═══ Provided data

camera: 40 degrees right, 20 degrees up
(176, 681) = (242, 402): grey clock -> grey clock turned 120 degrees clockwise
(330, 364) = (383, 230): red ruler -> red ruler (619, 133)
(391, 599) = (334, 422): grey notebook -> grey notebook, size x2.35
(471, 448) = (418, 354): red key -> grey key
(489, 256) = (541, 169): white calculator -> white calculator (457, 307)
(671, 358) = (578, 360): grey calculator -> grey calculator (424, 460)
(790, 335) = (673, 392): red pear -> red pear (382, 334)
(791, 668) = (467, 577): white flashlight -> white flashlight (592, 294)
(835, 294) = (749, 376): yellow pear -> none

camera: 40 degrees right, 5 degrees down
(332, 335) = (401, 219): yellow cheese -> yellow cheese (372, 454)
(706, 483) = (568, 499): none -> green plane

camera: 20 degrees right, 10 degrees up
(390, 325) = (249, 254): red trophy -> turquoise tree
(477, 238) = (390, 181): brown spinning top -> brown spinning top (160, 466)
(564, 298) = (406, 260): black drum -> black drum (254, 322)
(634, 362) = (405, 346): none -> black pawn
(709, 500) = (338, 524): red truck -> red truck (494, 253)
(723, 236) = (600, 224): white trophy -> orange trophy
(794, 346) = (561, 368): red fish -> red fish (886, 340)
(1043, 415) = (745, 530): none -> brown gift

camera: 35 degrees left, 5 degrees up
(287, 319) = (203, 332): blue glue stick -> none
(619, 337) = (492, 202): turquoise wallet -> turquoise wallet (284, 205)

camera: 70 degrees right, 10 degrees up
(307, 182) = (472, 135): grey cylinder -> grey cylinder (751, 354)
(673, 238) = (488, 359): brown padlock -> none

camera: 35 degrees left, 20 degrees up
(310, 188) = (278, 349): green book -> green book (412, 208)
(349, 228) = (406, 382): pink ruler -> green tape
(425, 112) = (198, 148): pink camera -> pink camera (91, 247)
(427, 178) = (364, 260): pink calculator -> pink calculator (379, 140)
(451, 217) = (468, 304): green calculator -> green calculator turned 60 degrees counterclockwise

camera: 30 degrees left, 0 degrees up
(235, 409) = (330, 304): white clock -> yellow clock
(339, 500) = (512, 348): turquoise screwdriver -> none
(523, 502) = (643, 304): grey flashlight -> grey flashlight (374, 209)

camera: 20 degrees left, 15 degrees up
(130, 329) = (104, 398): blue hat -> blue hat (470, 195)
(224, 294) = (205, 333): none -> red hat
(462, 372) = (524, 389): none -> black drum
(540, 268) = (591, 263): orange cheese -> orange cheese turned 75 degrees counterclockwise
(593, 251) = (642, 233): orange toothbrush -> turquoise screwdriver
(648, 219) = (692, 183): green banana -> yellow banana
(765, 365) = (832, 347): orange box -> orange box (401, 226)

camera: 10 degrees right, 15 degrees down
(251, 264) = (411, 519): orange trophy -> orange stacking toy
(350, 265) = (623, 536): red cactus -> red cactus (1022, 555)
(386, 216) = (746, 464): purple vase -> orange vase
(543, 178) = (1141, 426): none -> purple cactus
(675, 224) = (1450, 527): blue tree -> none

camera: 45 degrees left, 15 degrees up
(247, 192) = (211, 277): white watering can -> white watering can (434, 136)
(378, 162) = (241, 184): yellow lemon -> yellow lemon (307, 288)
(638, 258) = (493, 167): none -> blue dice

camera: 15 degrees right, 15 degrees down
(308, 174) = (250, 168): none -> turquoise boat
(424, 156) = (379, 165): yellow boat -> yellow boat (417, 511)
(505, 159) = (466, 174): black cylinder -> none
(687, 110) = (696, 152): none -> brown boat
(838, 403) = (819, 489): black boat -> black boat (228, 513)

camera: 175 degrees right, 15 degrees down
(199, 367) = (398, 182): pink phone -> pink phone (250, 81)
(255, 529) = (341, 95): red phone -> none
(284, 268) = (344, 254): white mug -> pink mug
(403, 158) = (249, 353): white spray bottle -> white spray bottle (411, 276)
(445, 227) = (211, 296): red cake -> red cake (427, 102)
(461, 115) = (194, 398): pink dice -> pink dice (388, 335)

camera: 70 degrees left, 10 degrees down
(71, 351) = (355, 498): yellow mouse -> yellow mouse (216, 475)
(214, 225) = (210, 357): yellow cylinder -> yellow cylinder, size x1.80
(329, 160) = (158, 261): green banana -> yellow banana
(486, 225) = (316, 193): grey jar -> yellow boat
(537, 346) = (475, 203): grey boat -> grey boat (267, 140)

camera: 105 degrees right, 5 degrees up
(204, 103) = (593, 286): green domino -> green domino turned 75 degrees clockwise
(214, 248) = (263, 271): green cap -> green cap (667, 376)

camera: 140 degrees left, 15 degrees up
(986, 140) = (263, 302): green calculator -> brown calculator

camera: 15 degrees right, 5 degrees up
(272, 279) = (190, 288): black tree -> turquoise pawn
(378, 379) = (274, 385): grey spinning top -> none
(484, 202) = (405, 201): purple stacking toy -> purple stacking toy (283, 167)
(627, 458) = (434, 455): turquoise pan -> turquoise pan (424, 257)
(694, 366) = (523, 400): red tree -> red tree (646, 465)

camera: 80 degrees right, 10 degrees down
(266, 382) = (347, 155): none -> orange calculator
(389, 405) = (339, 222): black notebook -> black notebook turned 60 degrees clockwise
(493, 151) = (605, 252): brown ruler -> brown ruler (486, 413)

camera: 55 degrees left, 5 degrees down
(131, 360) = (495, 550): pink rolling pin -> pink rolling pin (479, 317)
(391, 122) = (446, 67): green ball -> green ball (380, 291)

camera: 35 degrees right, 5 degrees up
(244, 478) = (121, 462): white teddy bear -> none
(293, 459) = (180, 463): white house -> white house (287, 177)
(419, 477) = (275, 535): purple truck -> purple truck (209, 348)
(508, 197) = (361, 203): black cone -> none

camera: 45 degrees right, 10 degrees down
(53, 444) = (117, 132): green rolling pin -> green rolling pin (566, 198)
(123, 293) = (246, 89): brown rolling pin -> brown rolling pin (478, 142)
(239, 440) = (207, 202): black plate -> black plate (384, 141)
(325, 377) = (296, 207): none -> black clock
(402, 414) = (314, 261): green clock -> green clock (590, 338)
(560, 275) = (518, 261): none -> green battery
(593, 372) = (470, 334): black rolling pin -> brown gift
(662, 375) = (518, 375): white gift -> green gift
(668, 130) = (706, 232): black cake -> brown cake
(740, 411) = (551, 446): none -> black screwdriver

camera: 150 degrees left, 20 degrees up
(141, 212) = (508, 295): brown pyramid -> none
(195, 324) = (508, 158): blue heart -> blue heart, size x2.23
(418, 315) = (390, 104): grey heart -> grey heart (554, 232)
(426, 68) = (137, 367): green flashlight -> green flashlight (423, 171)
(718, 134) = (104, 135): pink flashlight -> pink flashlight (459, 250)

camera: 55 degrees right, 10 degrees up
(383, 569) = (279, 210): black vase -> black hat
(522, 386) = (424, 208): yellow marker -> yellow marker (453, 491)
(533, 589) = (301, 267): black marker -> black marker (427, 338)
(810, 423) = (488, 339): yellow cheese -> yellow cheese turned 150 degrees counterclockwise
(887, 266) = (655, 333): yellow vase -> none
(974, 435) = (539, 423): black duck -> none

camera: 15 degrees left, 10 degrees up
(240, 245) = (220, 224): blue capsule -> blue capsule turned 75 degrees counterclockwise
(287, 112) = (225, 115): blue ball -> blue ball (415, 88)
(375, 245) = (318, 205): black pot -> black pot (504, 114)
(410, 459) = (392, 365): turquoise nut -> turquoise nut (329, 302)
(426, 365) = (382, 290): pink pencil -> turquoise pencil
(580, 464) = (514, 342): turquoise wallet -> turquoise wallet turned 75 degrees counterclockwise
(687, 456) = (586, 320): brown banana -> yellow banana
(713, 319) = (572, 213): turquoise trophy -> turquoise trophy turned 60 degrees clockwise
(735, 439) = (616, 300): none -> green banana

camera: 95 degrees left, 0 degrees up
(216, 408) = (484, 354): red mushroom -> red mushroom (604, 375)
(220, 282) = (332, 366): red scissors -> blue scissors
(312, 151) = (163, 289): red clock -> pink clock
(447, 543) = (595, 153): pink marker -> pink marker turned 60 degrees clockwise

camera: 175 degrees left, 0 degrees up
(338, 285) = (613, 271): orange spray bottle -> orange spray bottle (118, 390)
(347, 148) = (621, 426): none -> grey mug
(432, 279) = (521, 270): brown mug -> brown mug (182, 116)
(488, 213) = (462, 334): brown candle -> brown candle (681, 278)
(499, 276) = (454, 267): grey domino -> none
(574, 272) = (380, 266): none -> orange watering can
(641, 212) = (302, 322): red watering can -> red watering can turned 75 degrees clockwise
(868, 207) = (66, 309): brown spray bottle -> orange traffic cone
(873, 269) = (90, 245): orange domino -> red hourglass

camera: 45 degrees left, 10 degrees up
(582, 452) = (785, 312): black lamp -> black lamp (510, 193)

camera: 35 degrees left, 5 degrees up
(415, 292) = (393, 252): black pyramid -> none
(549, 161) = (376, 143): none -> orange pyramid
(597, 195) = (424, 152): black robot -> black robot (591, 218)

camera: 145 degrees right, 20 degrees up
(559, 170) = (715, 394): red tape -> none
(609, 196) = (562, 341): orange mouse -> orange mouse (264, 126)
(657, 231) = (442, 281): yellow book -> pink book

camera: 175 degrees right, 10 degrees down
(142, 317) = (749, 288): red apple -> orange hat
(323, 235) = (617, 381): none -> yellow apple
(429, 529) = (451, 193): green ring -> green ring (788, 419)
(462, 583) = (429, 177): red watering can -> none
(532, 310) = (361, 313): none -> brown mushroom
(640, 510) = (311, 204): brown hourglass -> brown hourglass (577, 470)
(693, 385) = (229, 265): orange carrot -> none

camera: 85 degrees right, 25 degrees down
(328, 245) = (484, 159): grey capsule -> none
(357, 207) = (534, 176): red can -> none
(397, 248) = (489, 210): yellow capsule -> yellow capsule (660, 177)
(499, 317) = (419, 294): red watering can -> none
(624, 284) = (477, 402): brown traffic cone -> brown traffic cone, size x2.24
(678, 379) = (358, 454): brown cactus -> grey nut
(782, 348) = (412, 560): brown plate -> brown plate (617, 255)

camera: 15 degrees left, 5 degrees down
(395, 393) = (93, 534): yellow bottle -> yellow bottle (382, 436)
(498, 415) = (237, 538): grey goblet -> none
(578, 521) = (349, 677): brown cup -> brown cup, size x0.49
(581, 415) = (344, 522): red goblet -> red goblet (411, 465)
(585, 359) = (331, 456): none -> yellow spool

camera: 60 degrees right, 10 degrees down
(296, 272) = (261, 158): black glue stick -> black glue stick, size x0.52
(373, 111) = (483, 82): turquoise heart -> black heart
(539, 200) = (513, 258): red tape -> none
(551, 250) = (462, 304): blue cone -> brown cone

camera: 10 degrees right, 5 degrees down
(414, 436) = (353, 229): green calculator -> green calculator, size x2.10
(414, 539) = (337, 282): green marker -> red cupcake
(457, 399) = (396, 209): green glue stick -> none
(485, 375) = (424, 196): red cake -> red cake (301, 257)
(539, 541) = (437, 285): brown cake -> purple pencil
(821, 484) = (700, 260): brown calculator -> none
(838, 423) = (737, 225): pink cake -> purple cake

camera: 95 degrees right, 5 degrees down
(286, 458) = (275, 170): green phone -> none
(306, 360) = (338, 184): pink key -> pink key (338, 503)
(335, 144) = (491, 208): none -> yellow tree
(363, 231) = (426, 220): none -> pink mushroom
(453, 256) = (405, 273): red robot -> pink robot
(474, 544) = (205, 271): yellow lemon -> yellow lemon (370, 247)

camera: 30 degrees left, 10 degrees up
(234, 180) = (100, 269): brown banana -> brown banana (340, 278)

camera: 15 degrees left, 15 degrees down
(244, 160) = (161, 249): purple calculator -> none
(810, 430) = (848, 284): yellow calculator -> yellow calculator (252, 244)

══════

» Problem to solve: In the reply, include exactly the lines from the beginning of the entries above through the line holding "(477, 238) = (390, 181): brown", and nothing besides.

» Finished task:
camera: 40 degrees right, 20 degrees up
(176, 681) = (242, 402): grey clock -> grey clock turned 120 degrees clockwise
(330, 364) = (383, 230): red ruler -> red ruler (619, 133)
(391, 599) = (334, 422): grey notebook -> grey notebook, size x2.35
(471, 448) = (418, 354): red key -> grey key
(489, 256) = (541, 169): white calculator -> white calculator (457, 307)
(671, 358) = (578, 360): grey calculator -> grey calculator (424, 460)
(790, 335) = (673, 392): red pear -> red pear (382, 334)
(791, 668) = (467, 577): white flashlight -> white flashlight (592, 294)
(835, 294) = (749, 376): yellow pear -> none

camera: 40 degrees right, 5 degrees down
(332, 335) = (401, 219): yellow cheese -> yellow cheese (372, 454)
(706, 483) = (568, 499): none -> green plane

camera: 20 degrees right, 10 degrees up
(390, 325) = (249, 254): red trophy -> turquoise tree
(477, 238) = (390, 181): brown spinning top -> brown spinning top (160, 466)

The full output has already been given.